▸ **Problem details**
Every line in the data below that holds "headphones" should be found and copied.

Data under study section start

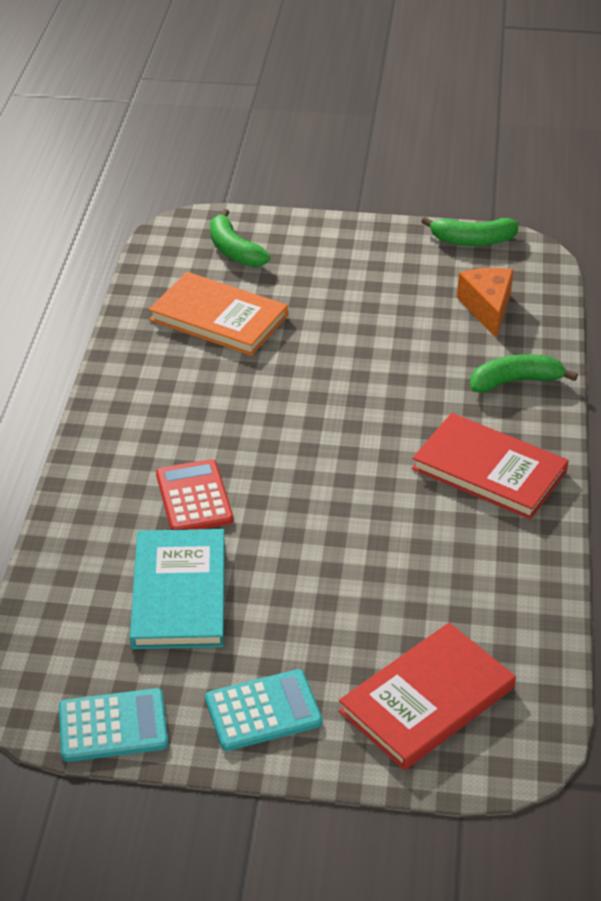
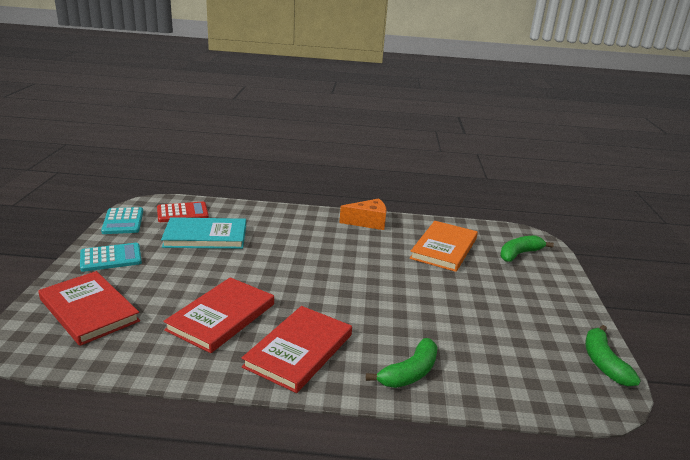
camera: 85 degrees right, 15 degrees down
(194, 497) = (279, 240): red calculator -> red calculator (182, 213)
(263, 711) = (111, 258): turquoise calculator -> turquoise calculator turned 90 degrees counterclockwise
(426, 548) = (221, 317): none -> red book
(487, 308) = (506, 364): orange cheese -> orange cheese (368, 222)
(515, 381) = (410, 373): green banana -> green banana turned 60 degrees clockwise

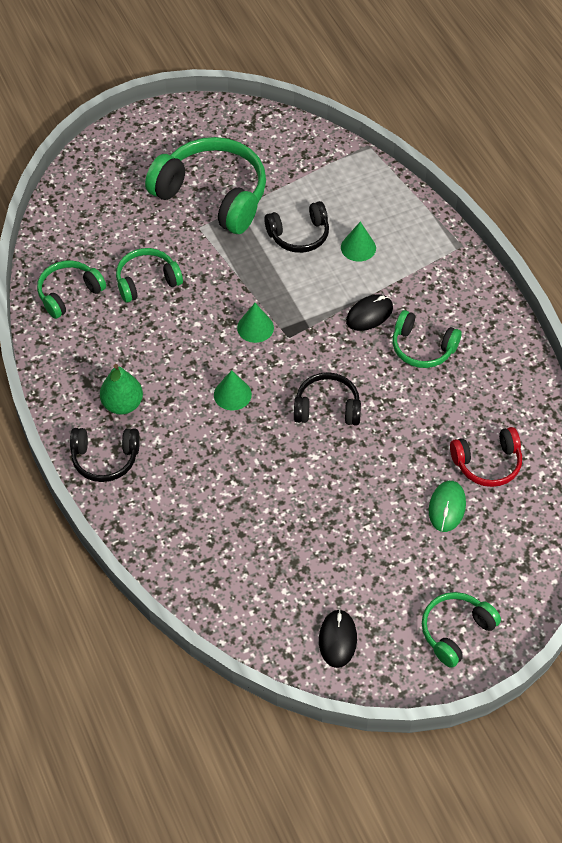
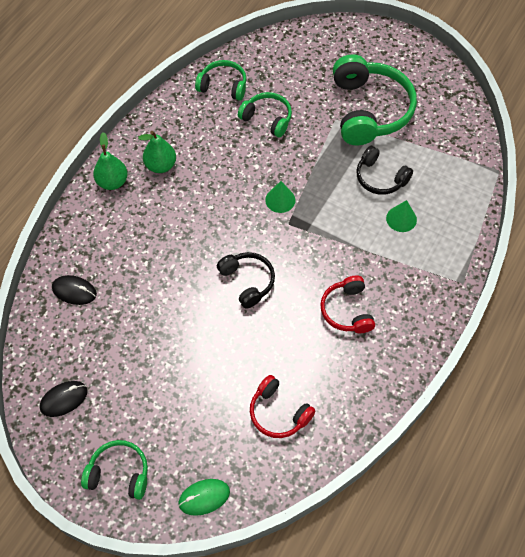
camera: 55 degrees right, 5 degrees up
(105, 459) = (112, 182): black headphones -> green pear
(232, 394) = (215, 220): green cone -> none
(369, 314) = (348, 260): black mouse -> black mouse (74, 291)
(422, 348) = (347, 310): green headphones -> red headphones
(447, 507) = (220, 407): green mouse -> green mouse (204, 497)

Data under study section end

▸ **Answer for the task**
(105, 459) = (112, 182): black headphones -> green pear
(422, 348) = (347, 310): green headphones -> red headphones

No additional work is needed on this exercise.